» WORK TASK
Please repeat exactly the lines below from the one containing "none -> black 1x1 round" down to the one containing "none -> orange 1x1 round", both included, and nothing else.
** Opening EXERCISE DATA block **
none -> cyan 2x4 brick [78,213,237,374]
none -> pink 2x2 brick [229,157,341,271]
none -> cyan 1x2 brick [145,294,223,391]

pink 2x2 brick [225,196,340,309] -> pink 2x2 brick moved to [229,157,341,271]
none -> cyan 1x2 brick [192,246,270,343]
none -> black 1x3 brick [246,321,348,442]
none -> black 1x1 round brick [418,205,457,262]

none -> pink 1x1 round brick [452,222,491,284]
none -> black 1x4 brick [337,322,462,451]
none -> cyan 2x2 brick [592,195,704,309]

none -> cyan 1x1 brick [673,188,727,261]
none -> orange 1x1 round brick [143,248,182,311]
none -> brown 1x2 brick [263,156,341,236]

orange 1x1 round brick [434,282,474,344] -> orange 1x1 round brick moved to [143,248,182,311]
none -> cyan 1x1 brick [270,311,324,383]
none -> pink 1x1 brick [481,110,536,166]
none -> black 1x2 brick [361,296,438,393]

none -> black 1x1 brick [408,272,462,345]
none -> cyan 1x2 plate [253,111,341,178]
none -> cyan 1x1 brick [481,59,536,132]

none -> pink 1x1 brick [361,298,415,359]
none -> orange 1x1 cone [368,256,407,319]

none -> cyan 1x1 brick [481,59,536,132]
** Closing EXERCISE DATA block **
** Opening EXERCISE DATA block **
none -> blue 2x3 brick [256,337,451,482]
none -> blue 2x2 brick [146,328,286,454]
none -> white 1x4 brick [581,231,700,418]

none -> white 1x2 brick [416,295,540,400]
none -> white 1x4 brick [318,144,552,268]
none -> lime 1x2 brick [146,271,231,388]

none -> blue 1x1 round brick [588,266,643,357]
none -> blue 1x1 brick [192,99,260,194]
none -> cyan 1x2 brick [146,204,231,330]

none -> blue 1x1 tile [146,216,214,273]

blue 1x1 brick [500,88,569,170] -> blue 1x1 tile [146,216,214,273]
** Closing EXERCISE DATA block **
» EXPECTED OUTPUT
none -> black 1x1 round brick [418,205,457,262]

none -> pink 1x1 round brick [452,222,491,284]
none -> black 1x4 brick [337,322,462,451]
none -> cyan 2x2 brick [592,195,704,309]

none -> cyan 1x1 brick [673,188,727,261]
none -> orange 1x1 round brick [143,248,182,311]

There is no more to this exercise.